Task to complete:
Identify each line in the data below that contains the string "fisis", and copy those lines out in full.

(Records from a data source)
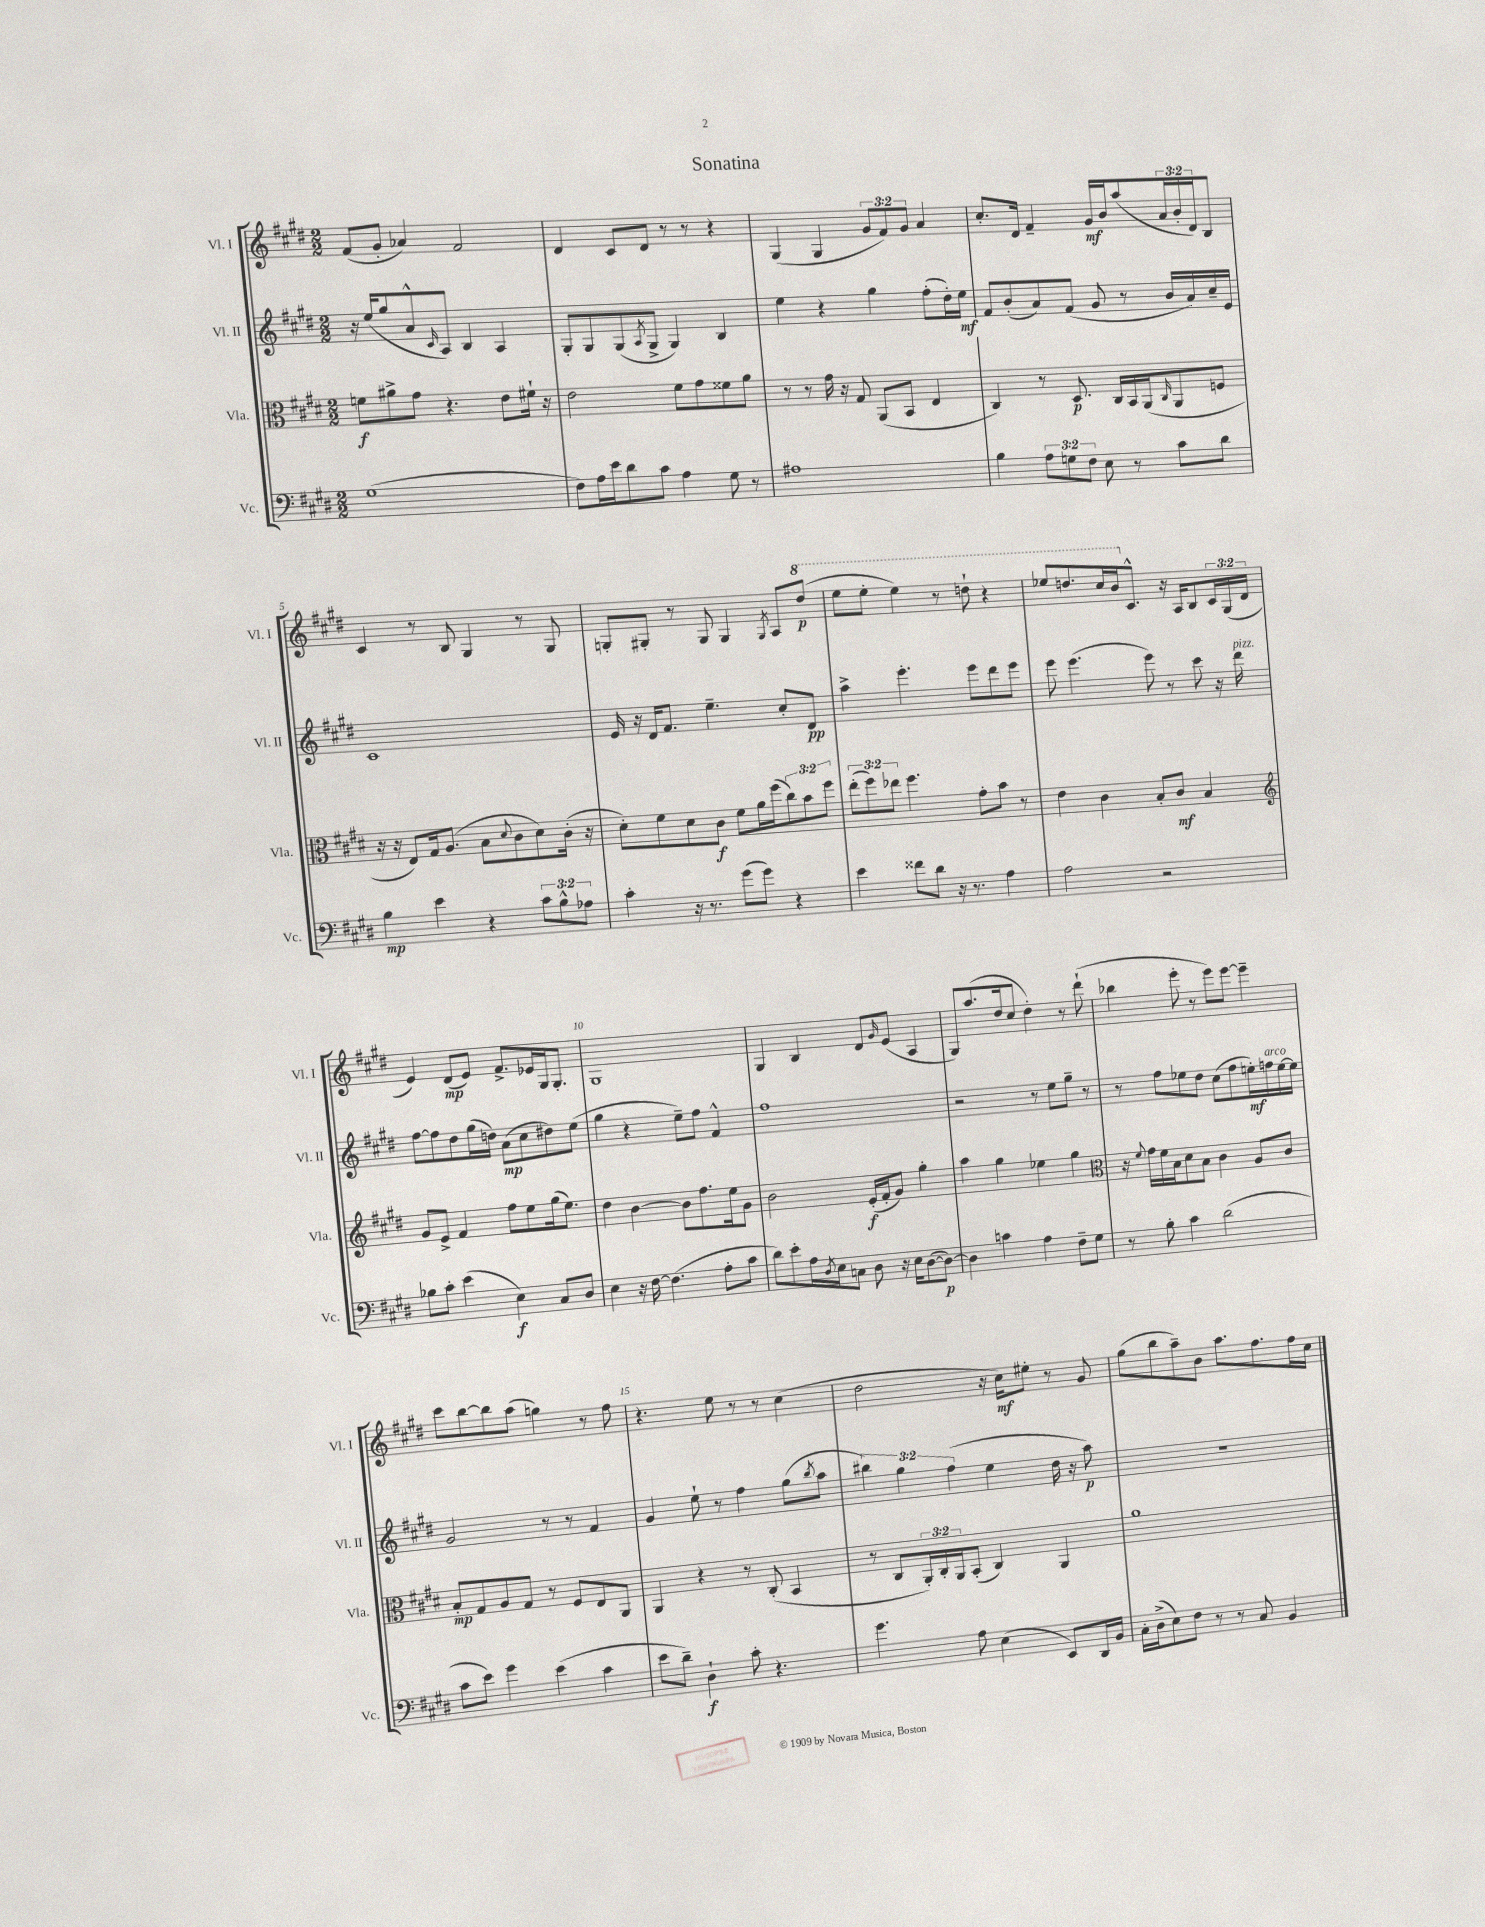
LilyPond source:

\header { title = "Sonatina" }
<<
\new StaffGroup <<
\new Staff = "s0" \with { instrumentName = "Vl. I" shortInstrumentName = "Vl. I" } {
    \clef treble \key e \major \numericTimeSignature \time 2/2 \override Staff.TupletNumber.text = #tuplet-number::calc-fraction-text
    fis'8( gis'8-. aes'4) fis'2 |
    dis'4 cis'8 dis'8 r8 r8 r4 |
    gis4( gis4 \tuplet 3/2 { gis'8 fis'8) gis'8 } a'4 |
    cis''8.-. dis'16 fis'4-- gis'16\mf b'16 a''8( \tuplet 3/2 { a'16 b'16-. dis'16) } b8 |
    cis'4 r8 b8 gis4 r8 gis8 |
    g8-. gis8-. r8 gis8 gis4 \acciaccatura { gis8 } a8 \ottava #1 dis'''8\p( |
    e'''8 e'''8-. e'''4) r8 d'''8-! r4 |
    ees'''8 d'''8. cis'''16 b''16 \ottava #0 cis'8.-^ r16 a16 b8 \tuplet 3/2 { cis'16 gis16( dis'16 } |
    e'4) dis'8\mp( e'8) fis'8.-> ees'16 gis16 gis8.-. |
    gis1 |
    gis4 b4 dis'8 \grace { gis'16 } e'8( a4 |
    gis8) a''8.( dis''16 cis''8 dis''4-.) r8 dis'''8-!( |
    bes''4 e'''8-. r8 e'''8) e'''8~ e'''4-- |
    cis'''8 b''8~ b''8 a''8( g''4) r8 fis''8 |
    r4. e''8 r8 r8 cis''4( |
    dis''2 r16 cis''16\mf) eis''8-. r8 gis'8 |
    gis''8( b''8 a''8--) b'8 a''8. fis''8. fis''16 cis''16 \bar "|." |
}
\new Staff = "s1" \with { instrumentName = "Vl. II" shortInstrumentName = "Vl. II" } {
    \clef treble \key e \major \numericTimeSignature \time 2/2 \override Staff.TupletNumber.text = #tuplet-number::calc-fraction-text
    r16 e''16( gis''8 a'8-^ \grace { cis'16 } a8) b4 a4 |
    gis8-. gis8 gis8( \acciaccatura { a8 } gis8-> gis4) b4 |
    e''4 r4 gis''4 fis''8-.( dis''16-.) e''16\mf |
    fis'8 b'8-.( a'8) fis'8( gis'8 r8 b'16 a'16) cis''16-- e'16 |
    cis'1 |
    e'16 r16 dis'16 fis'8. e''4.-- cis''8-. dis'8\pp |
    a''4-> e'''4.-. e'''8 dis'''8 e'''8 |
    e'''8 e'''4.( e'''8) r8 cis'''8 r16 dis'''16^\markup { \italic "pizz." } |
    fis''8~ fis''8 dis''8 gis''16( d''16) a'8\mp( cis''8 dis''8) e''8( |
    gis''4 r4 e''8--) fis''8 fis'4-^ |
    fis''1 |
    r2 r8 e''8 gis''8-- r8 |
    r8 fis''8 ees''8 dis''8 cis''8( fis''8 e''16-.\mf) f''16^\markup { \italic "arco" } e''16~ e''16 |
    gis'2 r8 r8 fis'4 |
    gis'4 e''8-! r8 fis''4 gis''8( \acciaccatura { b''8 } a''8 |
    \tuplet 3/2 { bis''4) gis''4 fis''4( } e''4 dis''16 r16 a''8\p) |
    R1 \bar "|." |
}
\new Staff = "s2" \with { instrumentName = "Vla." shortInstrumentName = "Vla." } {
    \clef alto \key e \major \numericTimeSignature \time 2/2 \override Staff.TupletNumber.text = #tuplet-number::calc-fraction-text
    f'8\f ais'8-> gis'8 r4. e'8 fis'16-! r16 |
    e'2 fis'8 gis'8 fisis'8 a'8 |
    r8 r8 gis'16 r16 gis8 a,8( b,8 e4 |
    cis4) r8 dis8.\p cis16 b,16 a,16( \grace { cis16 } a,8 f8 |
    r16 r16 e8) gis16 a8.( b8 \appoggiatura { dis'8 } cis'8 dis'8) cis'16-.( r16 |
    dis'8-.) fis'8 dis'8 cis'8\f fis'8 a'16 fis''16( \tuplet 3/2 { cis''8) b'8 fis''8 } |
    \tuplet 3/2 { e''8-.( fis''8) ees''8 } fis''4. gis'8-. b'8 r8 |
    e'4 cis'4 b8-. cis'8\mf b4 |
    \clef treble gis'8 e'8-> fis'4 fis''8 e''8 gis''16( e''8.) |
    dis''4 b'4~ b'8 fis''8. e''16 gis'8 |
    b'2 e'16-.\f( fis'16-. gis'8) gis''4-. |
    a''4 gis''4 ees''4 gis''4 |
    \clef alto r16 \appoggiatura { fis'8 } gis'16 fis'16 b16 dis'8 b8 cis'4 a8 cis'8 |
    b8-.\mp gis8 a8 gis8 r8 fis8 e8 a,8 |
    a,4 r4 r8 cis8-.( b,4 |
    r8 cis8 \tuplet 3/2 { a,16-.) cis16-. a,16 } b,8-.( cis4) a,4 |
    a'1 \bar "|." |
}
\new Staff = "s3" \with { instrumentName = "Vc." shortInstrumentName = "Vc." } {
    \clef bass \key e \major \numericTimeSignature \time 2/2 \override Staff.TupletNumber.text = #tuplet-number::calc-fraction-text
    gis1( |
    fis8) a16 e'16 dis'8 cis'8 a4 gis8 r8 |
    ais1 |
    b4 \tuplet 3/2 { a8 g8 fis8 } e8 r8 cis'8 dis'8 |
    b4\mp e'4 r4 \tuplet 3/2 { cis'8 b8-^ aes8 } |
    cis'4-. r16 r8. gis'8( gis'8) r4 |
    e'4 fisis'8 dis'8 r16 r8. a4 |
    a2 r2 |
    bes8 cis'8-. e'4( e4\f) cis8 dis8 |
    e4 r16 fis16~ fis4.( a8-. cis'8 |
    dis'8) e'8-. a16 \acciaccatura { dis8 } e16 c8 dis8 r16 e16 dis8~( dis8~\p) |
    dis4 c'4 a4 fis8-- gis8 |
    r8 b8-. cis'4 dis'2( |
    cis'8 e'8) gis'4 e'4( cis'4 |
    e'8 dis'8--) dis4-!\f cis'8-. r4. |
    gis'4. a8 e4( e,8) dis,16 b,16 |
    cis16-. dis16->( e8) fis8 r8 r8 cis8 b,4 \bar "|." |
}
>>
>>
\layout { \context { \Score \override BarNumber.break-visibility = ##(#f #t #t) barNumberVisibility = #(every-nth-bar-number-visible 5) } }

Exercise solution:
    e'2 fis'8 gis'8 fisis'8 a'8 |
    e'4 fisis'8 dis'8 r16 r8. a4 |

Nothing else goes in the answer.